### INPUT MATERIAL
════════════════

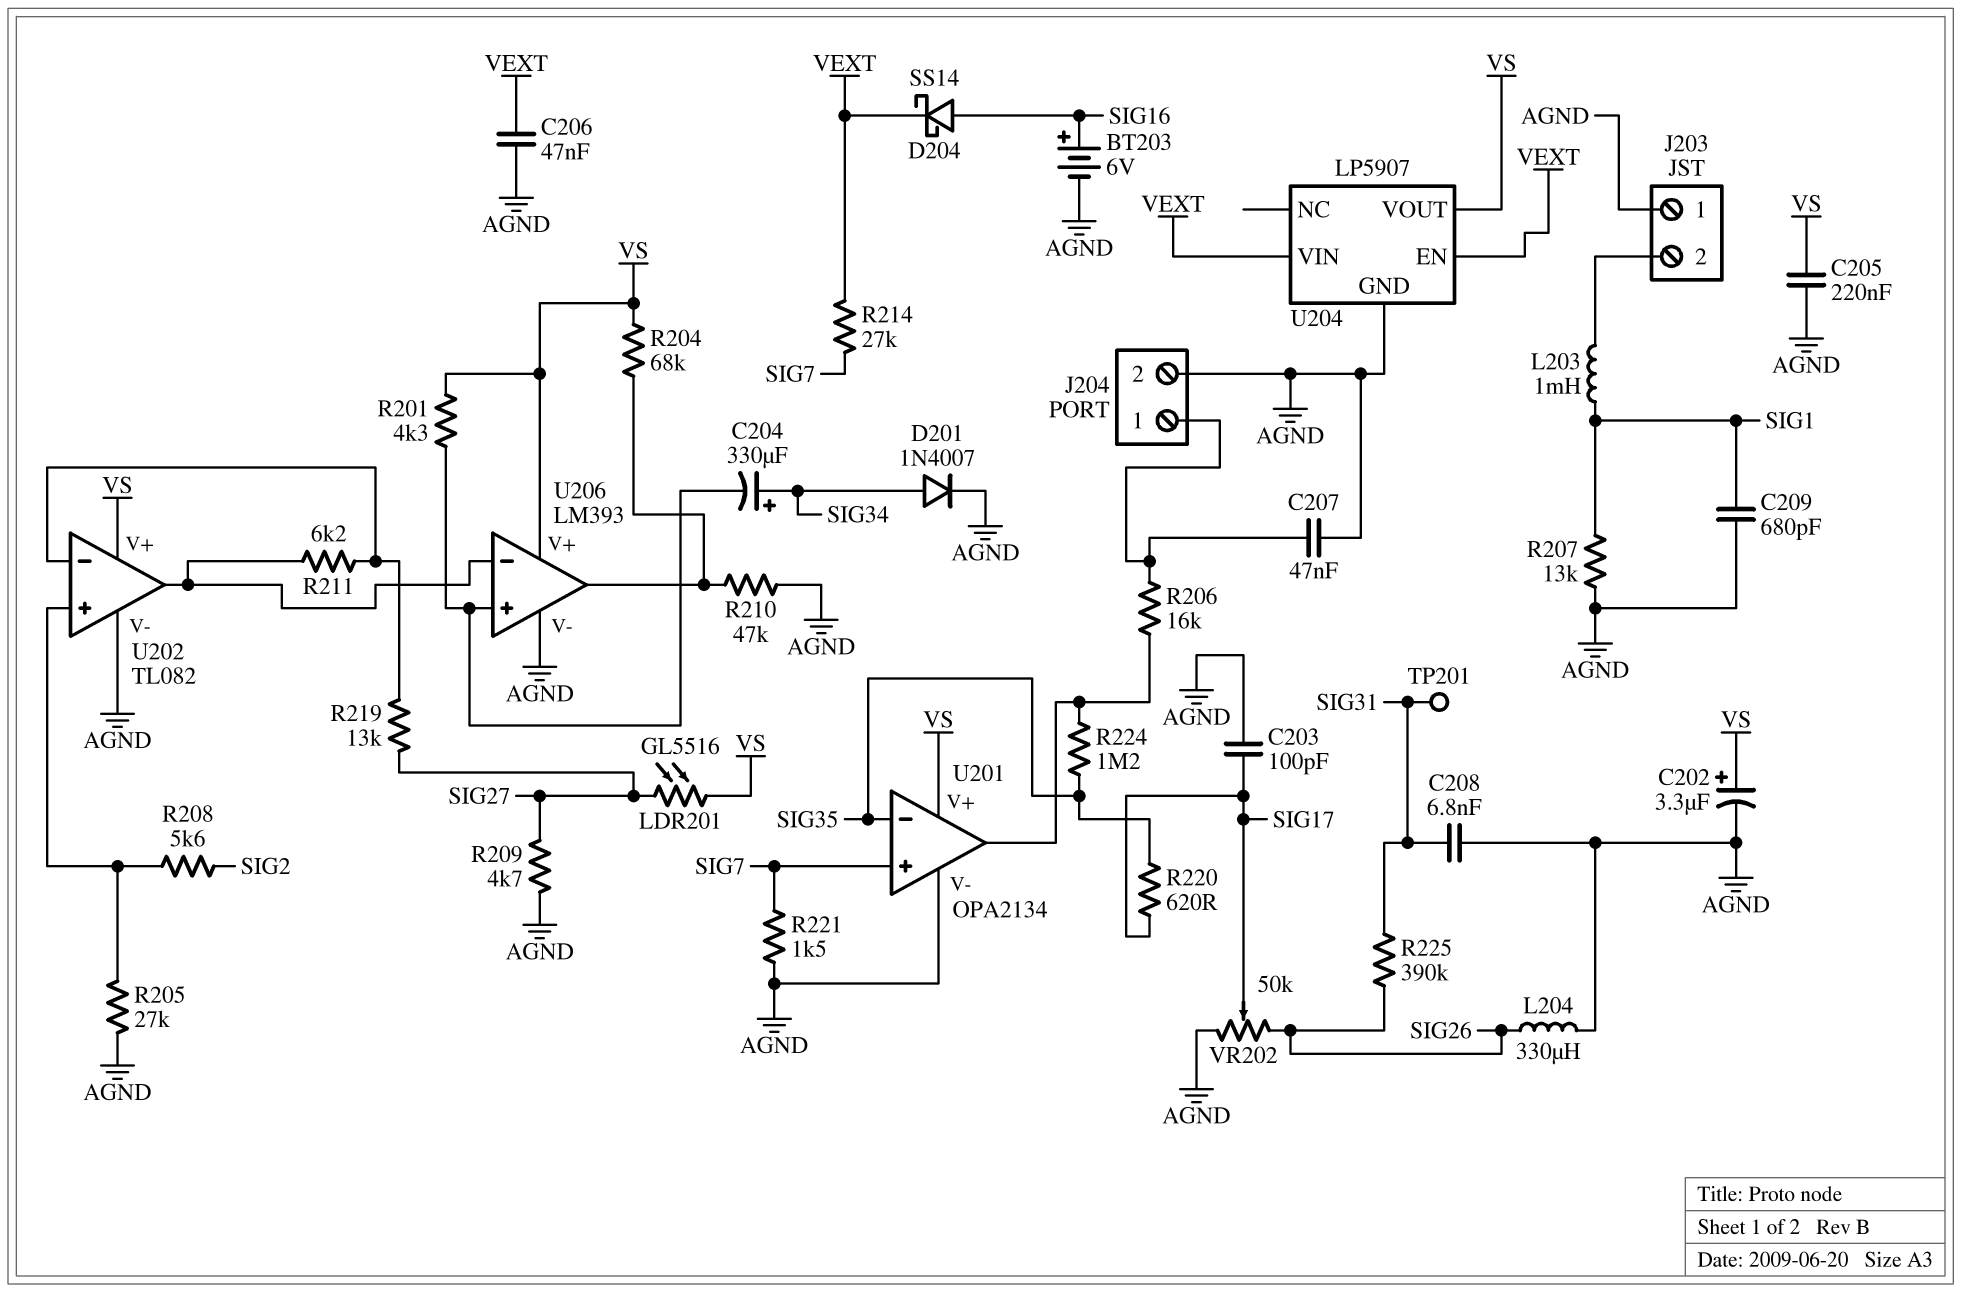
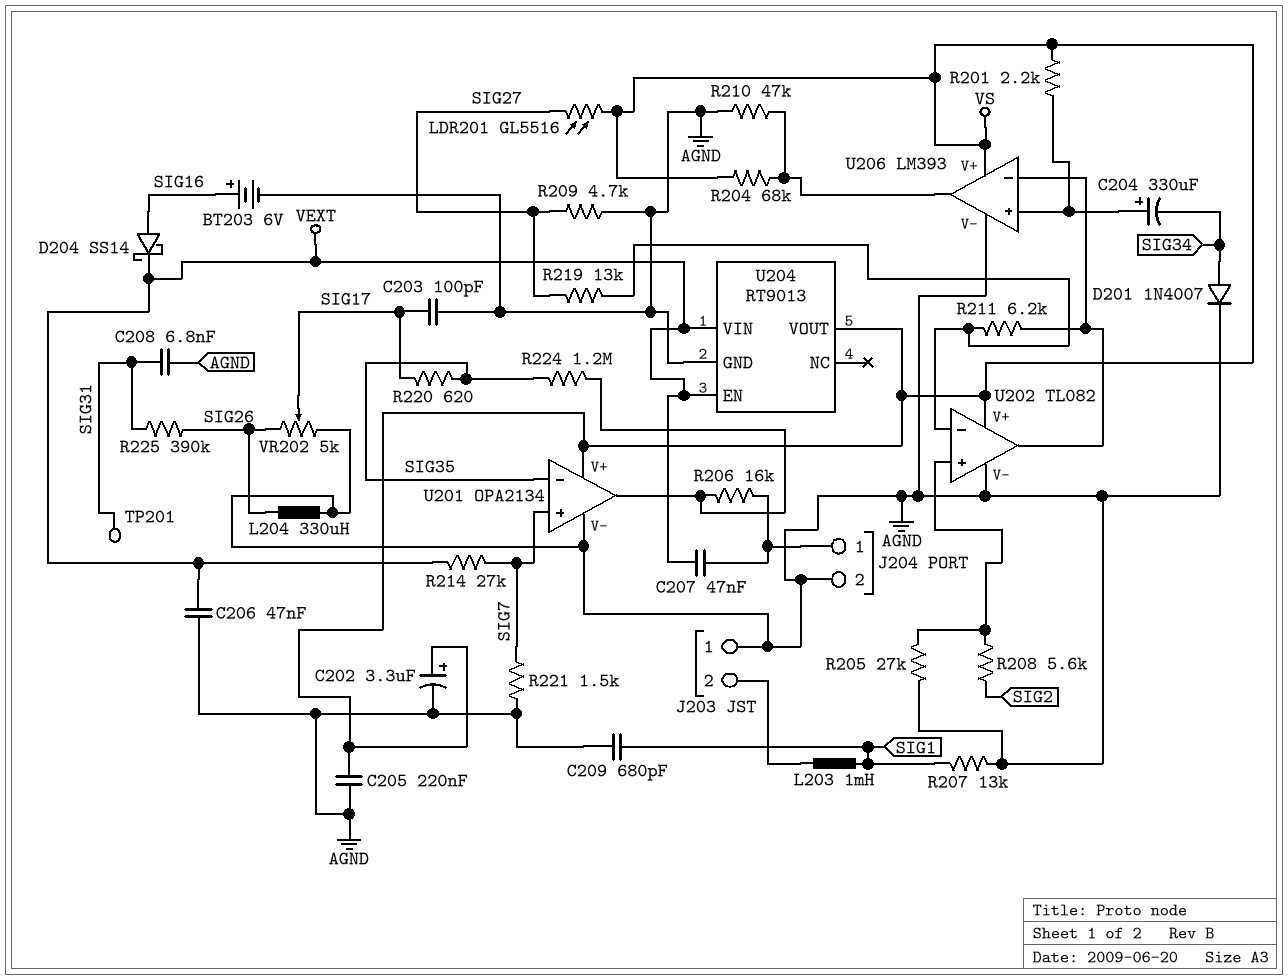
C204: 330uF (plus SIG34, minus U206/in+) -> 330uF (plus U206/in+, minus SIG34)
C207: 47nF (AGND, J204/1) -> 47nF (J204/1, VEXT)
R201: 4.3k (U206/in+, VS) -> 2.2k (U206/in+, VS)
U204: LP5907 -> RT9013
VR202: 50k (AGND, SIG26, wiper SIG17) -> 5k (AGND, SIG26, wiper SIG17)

════════════════

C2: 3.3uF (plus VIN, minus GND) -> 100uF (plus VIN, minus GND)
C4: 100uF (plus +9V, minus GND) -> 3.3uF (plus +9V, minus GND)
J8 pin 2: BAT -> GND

════════════════

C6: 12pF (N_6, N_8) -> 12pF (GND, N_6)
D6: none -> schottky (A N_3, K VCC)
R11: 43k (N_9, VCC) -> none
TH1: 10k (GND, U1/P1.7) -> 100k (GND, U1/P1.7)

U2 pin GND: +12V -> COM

════════════════

Produce a word-for-word copy of everything above from the line holding "TH1: 10k (GND, U1/P1.7)" down to the line holding "U2 pin GND: +12V -> COM", with both of those lines kept.

### ANSWER SPACE
TH1: 10k (GND, U1/P1.7) -> 100k (GND, U1/P1.7)

U2 pin GND: +12V -> COM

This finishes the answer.